[Object transformation records]
════════════════════

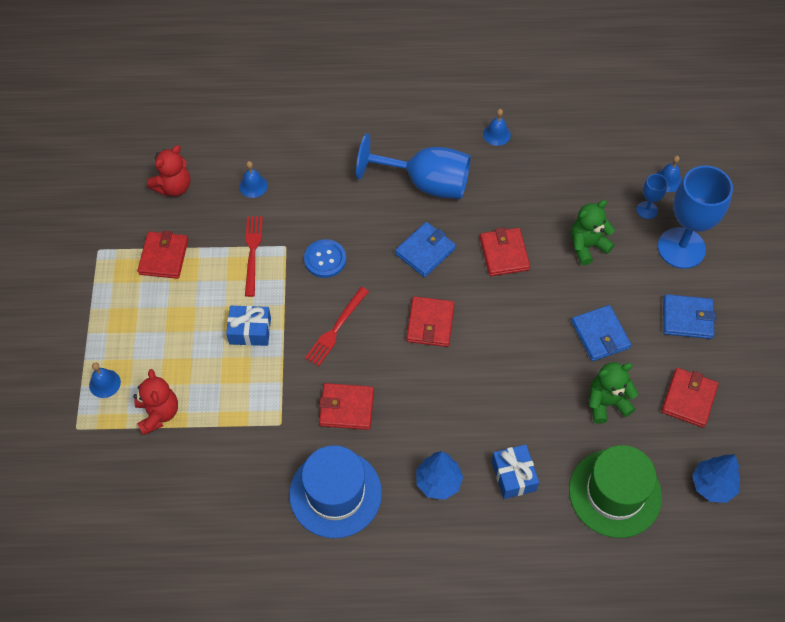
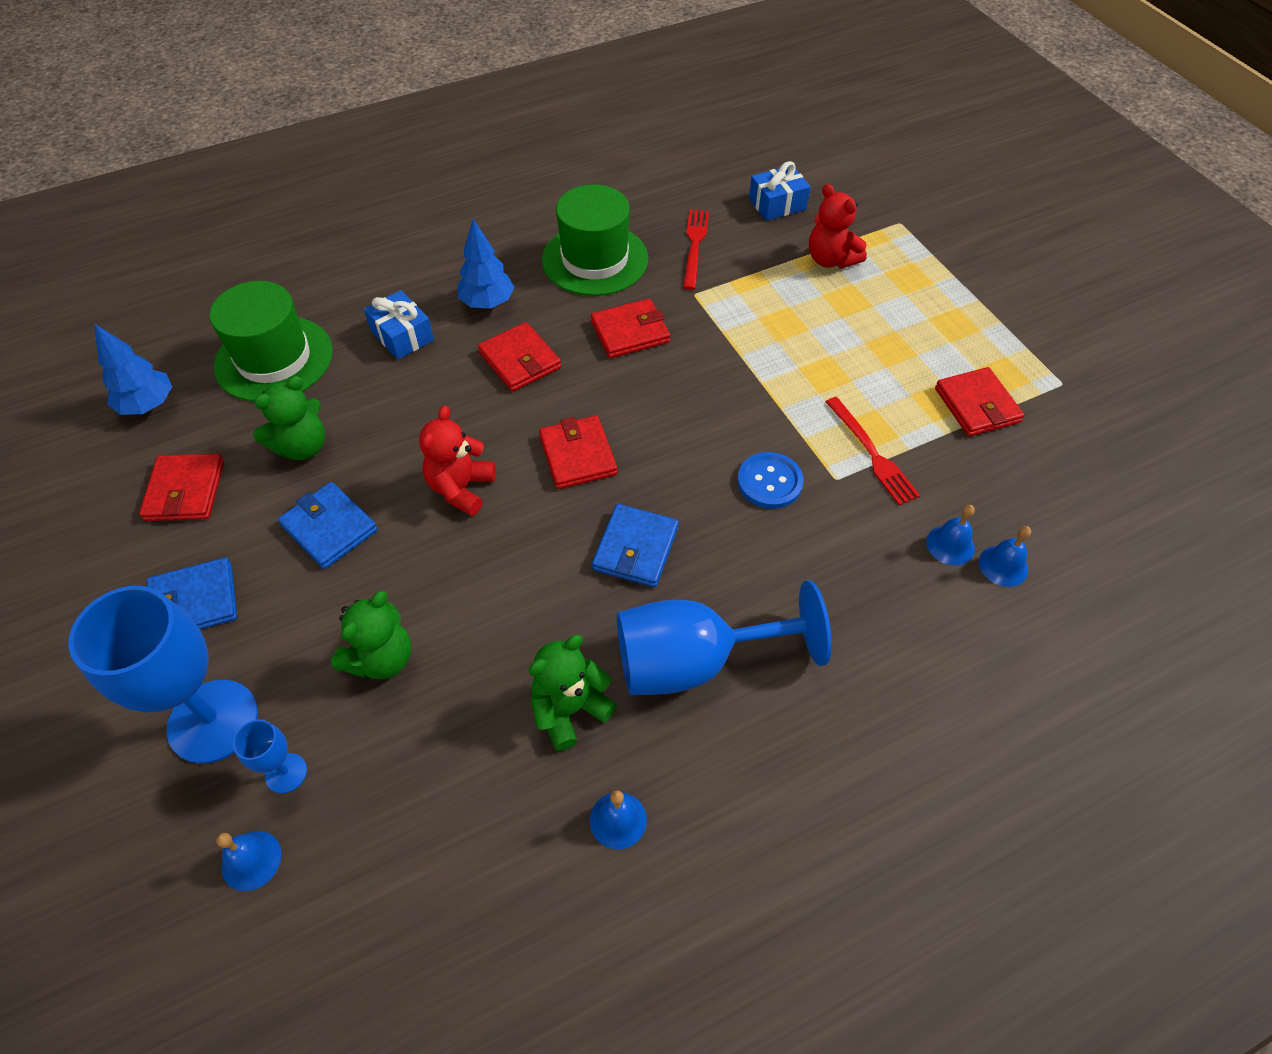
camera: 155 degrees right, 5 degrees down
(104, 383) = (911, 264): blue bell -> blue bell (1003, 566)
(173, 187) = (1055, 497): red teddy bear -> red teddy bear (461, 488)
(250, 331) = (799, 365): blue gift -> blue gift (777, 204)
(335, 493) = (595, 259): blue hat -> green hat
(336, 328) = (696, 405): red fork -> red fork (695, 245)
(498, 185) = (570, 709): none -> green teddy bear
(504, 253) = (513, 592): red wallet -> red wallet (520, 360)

════════════════════

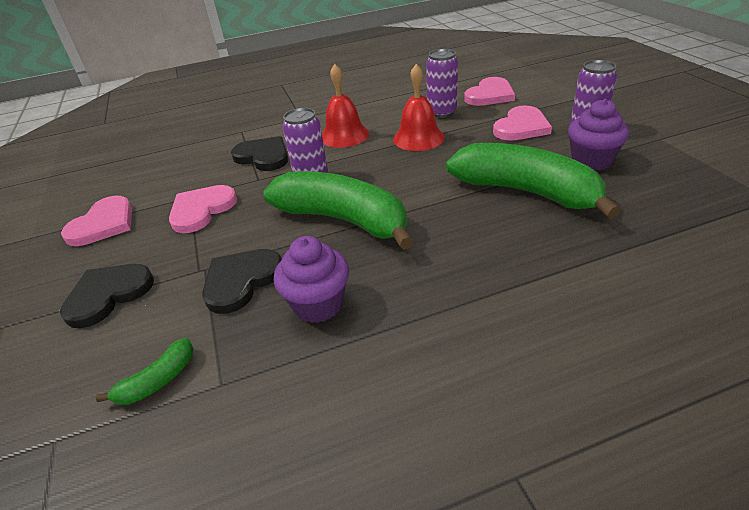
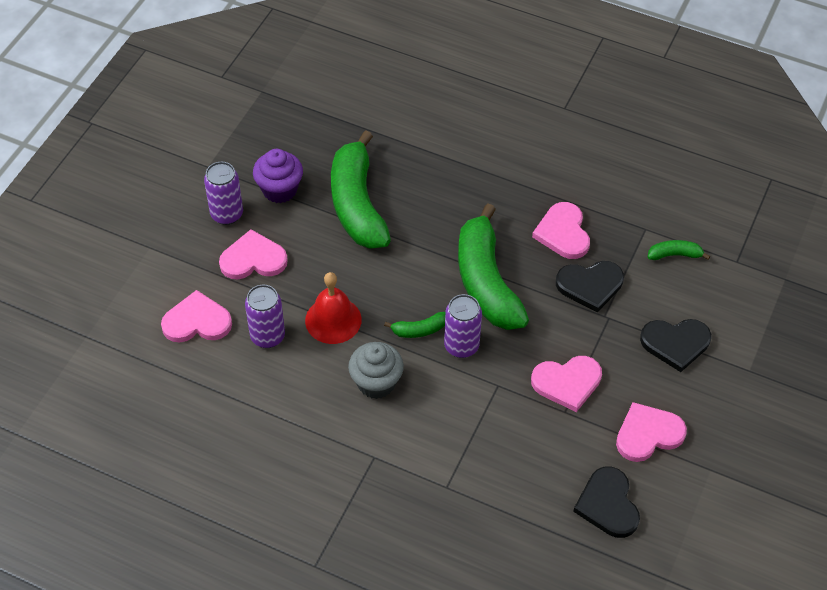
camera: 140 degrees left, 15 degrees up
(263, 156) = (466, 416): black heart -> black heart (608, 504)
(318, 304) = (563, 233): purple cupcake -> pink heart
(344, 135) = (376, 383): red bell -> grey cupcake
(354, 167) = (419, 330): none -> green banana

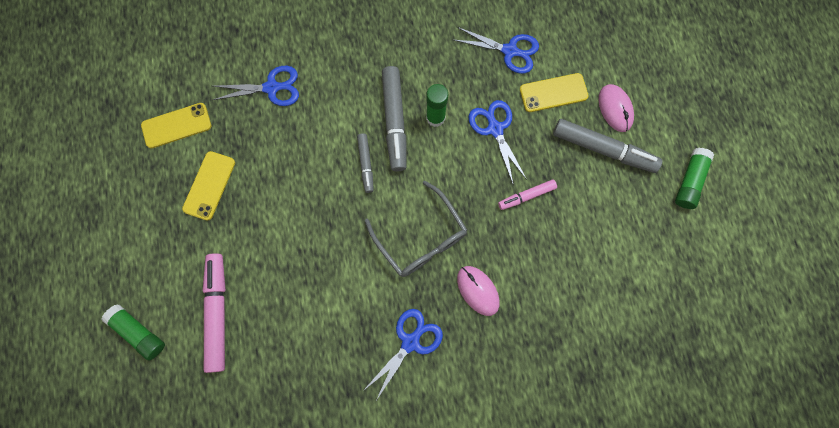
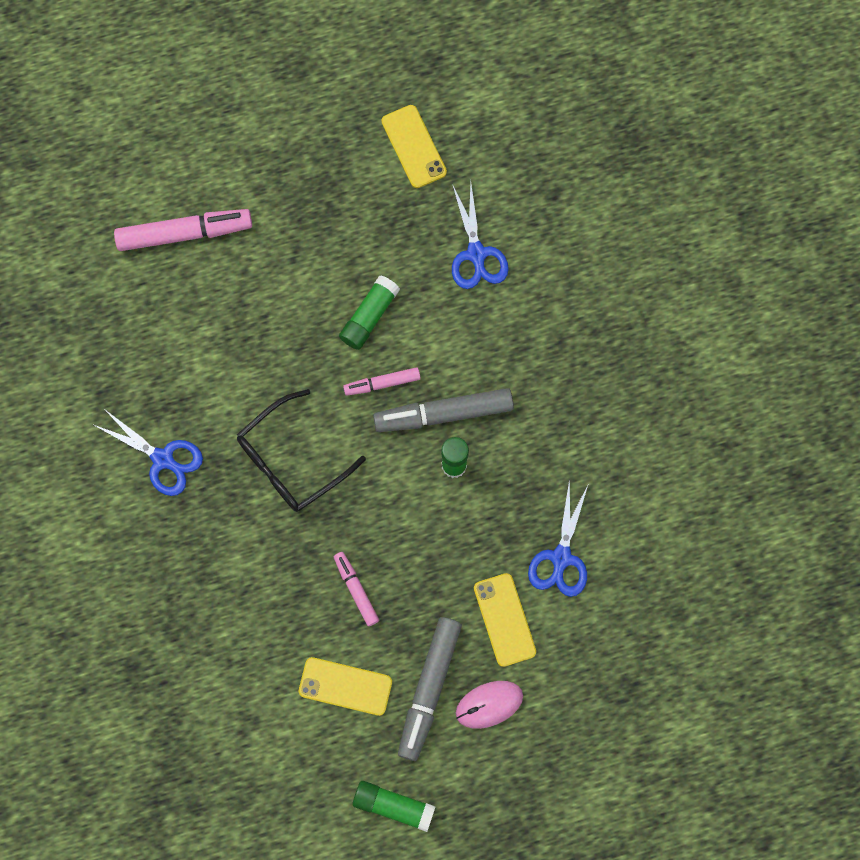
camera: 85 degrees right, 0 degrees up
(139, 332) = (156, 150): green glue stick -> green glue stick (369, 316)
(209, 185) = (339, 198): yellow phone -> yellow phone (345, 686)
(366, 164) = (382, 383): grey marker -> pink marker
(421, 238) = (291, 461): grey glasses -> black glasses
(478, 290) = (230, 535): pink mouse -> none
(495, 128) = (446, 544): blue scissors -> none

════════════════════

Exercise details:
Retype the lines above exactly as they appear, from the line containing "camera: 140 degrees left, 15 degrees up" through the line containing "(495, 128) = (446, 544): blue", and leave out any pictures.

Exercise output:
camera: 140 degrees left, 15 degrees up
(263, 156) = (466, 416): black heart -> black heart (608, 504)
(318, 304) = (563, 233): purple cupcake -> pink heart
(344, 135) = (376, 383): red bell -> grey cupcake
(354, 167) = (419, 330): none -> green banana

camera: 85 degrees right, 0 degrees up
(139, 332) = (156, 150): green glue stick -> green glue stick (369, 316)
(209, 185) = (339, 198): yellow phone -> yellow phone (345, 686)
(366, 164) = (382, 383): grey marker -> pink marker
(421, 238) = (291, 461): grey glasses -> black glasses
(478, 290) = (230, 535): pink mouse -> none
(495, 128) = (446, 544): blue scissors -> none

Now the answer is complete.